Excerpts from a dataset
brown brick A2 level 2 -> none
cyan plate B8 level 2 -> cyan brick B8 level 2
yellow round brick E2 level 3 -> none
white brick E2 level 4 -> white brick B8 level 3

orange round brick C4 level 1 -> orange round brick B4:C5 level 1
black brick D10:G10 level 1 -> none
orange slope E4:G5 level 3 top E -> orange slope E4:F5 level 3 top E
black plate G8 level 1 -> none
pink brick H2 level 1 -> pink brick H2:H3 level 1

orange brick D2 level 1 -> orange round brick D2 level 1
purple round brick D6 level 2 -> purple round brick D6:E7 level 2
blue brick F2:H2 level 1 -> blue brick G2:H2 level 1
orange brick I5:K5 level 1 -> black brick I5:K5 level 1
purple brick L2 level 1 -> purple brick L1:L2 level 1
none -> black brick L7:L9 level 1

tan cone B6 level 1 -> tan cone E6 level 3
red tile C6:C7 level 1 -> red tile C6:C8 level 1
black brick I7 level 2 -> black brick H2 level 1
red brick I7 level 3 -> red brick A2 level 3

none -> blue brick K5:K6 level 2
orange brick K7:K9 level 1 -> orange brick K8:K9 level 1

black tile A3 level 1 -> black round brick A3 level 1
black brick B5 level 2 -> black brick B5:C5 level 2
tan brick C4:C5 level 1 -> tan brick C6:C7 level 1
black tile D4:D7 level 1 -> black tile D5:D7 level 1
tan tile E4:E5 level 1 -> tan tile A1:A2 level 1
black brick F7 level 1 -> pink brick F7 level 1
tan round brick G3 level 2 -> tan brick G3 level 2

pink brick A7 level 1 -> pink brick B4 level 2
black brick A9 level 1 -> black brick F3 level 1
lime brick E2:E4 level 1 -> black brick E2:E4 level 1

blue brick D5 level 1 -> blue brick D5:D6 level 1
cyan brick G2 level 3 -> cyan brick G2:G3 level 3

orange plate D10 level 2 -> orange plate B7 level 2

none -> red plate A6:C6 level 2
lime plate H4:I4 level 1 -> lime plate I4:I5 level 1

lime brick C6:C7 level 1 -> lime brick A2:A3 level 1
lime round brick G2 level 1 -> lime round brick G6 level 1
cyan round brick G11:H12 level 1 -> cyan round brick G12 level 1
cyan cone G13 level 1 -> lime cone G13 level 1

• [TASK TO COMPLETE]: Only this range is to be output: the line that contains "purple round brick D6 level" through the last line of the records above, both inclusive.

• [REPLY]:
purple round brick D6 level 2 -> purple round brick D6:E7 level 2
blue brick F2:H2 level 1 -> blue brick G2:H2 level 1
orange brick I5:K5 level 1 -> black brick I5:K5 level 1
purple brick L2 level 1 -> purple brick L1:L2 level 1
none -> black brick L7:L9 level 1

tan cone B6 level 1 -> tan cone E6 level 3
red tile C6:C7 level 1 -> red tile C6:C8 level 1
black brick I7 level 2 -> black brick H2 level 1
red brick I7 level 3 -> red brick A2 level 3

none -> blue brick K5:K6 level 2
orange brick K7:K9 level 1 -> orange brick K8:K9 level 1

black tile A3 level 1 -> black round brick A3 level 1
black brick B5 level 2 -> black brick B5:C5 level 2
tan brick C4:C5 level 1 -> tan brick C6:C7 level 1
black tile D4:D7 level 1 -> black tile D5:D7 level 1
tan tile E4:E5 level 1 -> tan tile A1:A2 level 1
black brick F7 level 1 -> pink brick F7 level 1
tan round brick G3 level 2 -> tan brick G3 level 2

pink brick A7 level 1 -> pink brick B4 level 2
black brick A9 level 1 -> black brick F3 level 1
lime brick E2:E4 level 1 -> black brick E2:E4 level 1

blue brick D5 level 1 -> blue brick D5:D6 level 1
cyan brick G2 level 3 -> cyan brick G2:G3 level 3

orange plate D10 level 2 -> orange plate B7 level 2

none -> red plate A6:C6 level 2
lime plate H4:I4 level 1 -> lime plate I4:I5 level 1

lime brick C6:C7 level 1 -> lime brick A2:A3 level 1
lime round brick G2 level 1 -> lime round brick G6 level 1
cyan round brick G11:H12 level 1 -> cyan round brick G12 level 1
cyan cone G13 level 1 -> lime cone G13 level 1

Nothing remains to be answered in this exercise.